# THE PROBLEM
Where does "latchkey" appear in the data? Return each line that holds it.

Top of PROVIDED RECORDS

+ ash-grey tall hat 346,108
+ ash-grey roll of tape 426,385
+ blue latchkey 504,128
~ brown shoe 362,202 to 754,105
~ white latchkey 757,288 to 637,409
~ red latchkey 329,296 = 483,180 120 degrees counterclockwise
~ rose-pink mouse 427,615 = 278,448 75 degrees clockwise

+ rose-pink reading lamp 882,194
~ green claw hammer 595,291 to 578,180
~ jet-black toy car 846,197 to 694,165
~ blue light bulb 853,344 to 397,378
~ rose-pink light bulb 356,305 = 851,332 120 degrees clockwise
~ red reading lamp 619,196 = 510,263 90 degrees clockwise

Bottom of PROVIDED RECORDS

# WRITTEN REPLY
+ blue latchkey 504,128
~ white latchkey 757,288 to 637,409
~ red latchkey 329,296 = 483,180 120 degrees counterclockwise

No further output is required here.